PROBLEM TO WORK ON: This exercise calls for copying every line below that holds the word "size".

▼▼▼

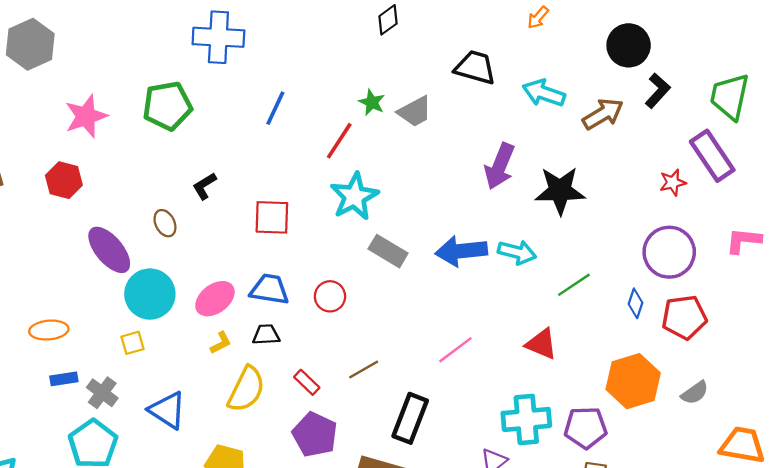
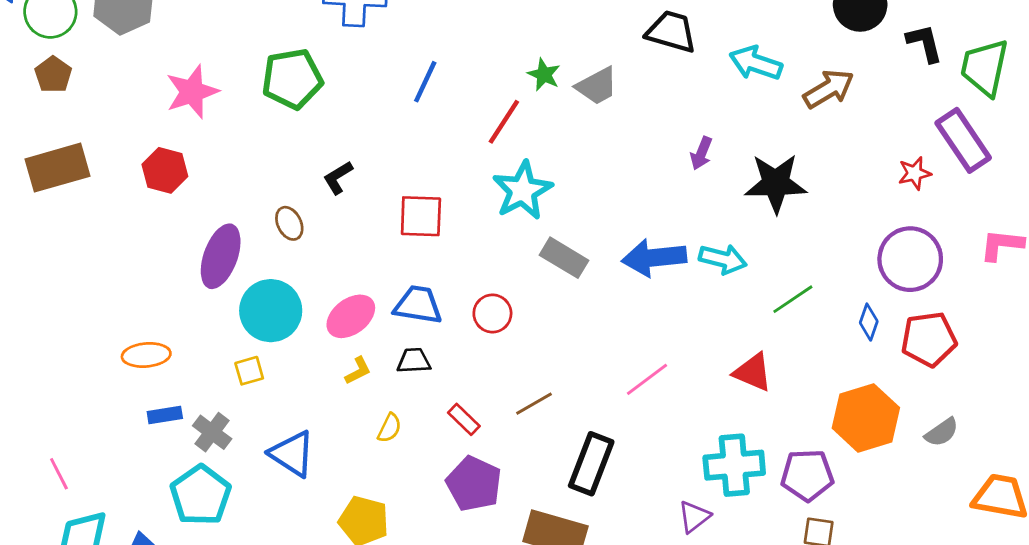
black L-shape: (658, 91) -> (925, 43), moved, turned -56
purple arrow: (500, 166) -> (701, 153), size x0.6
purple ellipse: (109, 250) -> (221, 256), turned 60
yellow semicircle: (246, 389) -> (389, 428), size x0.5

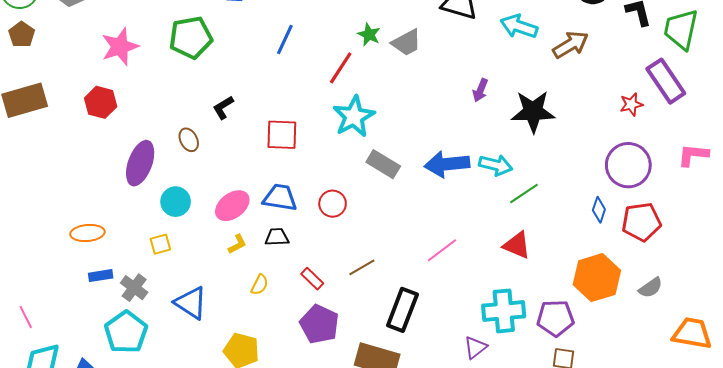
green line: (793, 299) -> (524, 194), moved
cyan circle: (271, 311) -> (176, 202), size x0.7

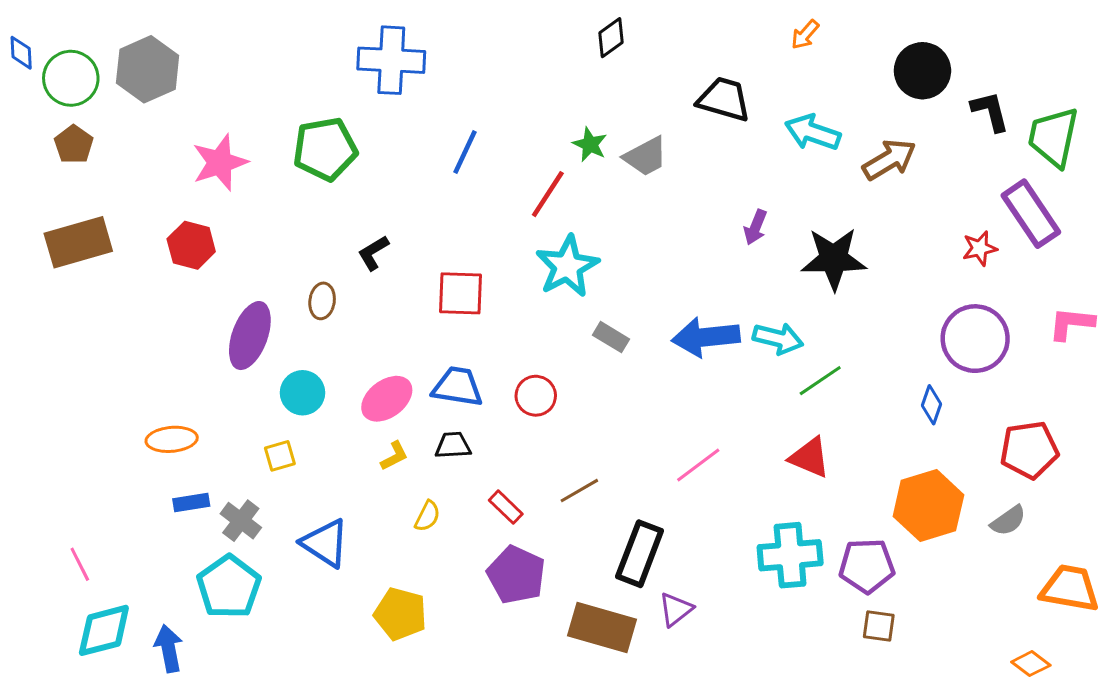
brown ellipse: (189, 140) -> (322, 301), turned 35
gray rectangle: (383, 164) -> (611, 337), size x0.7
red pentagon: (641, 222) -> (1029, 450), moved
purple triangle: (475, 347) -> (676, 609), moved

▲▲▲

WRITTEN ANSWER:
purple arrow: (500, 166) -> (701, 153), size x0.6
yellow semicircle: (246, 389) -> (389, 428), size x0.5
cyan circle: (271, 311) -> (176, 202), size x0.7
gray rectangle: (383, 164) -> (611, 337), size x0.7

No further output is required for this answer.